### WHAT TO PRODUCE
Rewrite the entries below, changing every "plaid shirt" to "checked shirt" and leaving everything else as it is.

### RECORD SET

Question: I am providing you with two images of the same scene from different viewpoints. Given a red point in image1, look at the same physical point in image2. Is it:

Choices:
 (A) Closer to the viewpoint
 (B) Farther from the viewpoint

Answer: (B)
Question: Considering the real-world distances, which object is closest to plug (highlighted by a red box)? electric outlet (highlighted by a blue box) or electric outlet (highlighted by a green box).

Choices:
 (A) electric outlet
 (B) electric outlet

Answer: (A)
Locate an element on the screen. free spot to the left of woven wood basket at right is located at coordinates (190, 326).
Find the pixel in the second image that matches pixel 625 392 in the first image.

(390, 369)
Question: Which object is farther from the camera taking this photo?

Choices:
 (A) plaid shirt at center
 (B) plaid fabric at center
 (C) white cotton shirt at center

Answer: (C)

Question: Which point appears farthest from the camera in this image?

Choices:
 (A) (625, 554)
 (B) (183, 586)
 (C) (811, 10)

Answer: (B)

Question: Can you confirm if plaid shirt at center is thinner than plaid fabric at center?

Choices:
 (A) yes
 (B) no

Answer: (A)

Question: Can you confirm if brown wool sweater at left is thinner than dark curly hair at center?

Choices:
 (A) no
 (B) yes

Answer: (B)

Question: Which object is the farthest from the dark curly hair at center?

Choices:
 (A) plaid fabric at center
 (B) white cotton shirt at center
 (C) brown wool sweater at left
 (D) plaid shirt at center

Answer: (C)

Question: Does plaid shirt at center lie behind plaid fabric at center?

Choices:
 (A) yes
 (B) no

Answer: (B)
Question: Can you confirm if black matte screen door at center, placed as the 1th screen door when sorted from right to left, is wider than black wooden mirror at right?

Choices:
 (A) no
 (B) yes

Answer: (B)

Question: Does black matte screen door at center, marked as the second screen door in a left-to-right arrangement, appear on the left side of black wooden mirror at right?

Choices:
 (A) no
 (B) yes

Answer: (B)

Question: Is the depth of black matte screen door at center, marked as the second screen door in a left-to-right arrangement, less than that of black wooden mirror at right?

### ANSWER FOR THE TASK
Question: I am providing you with two images of the same scene from different viewpoints. Given a red point in image1, look at the same physical point in image2. Is it:

Choices:
 (A) Closer to the viewpoint
 (B) Farther from the viewpoint

Answer: (B)
Question: Considering the real-world distances, which object is closest to plug (highlighted by a red box)? electric outlet (highlighted by a blue box) or electric outlet (highlighted by a green box).

Choices:
 (A) electric outlet
 (B) electric outlet

Answer: (A)
Locate an element on the screen. free spot to the left of woven wood basket at right is located at coordinates (190, 326).
Find the pixel in the second image that matches pixel 625 392 in the first image.

(390, 369)
Question: Which object is farther from the camera taking this photo?

Choices:
 (A) checked shirt at center
 (B) plaid fabric at center
 (C) white cotton shirt at center

Answer: (C)

Question: Which point appears farthest from the camera in this image?

Choices:
 (A) (625, 554)
 (B) (183, 586)
 (C) (811, 10)

Answer: (B)

Question: Can you confirm if checked shirt at center is thinner than plaid fabric at center?

Choices:
 (A) yes
 (B) no

Answer: (A)

Question: Can you confirm if brown wool sweater at left is thinner than dark curly hair at center?

Choices:
 (A) no
 (B) yes

Answer: (B)

Question: Which object is the farthest from the dark curly hair at center?

Choices:
 (A) plaid fabric at center
 (B) white cotton shirt at center
 (C) brown wool sweater at left
 (D) checked shirt at center

Answer: (C)

Question: Does checked shirt at center lie behind plaid fabric at center?

Choices:
 (A) yes
 (B) no

Answer: (B)
Question: Can you confirm if black matte screen door at center, placed as the 1th screen door when sorted from right to left, is wider than black wooden mirror at right?

Choices:
 (A) no
 (B) yes

Answer: (B)

Question: Does black matte screen door at center, marked as the second screen door in a left-to-right arrangement, appear on the left side of black wooden mirror at right?

Choices:
 (A) no
 (B) yes

Answer: (B)

Question: Is the depth of black matte screen door at center, marked as the second screen door in a left-to-right arrangement, less than that of black wooden mirror at right?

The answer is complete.